Render every line of the items below as a Markdown table with the columns "Row" and "Content," numbering each row and skipping blank lines. Leave the pictures out.

### THE DATA

══════════

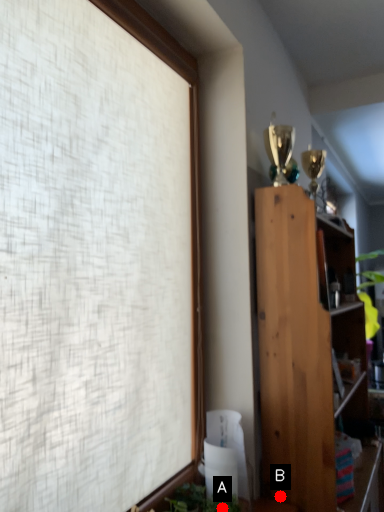
Question: Two points are circled on the image, labeled by A and B beside each circle. Which point is closer to the camera?

Choices:
 (A) A is closer
 (B) B is closer

Answer: (A)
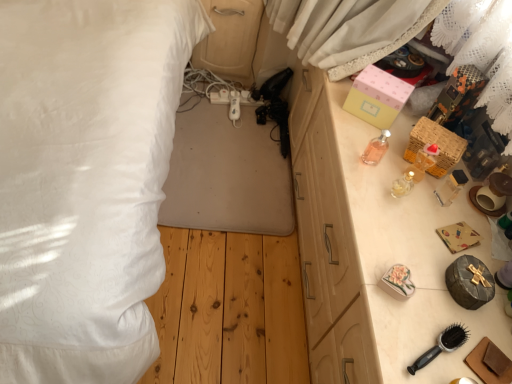
Find the location of a particular element. This screenshot has height=384, width=512. vacant space behind pink glass perfume at upper right is located at coordinates (356, 121).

══════════

### FULL ANSWER
| Row | Content |
|---|---|
| 1 | Question: Two points are circled on the image, labeled by A and B beside each circle. Which point is closer to the camera? |
| 2 | Choices: |
| 3 |  (A) A is closer |
| 4 |  (B) B is closer |
| 5 | Answer: (A) |
| 6 | Find the location of a particular element. This screenshot has height=384, width=512. vacant space behind pink glass perfume at upper right is located at coordinates (356, 121). |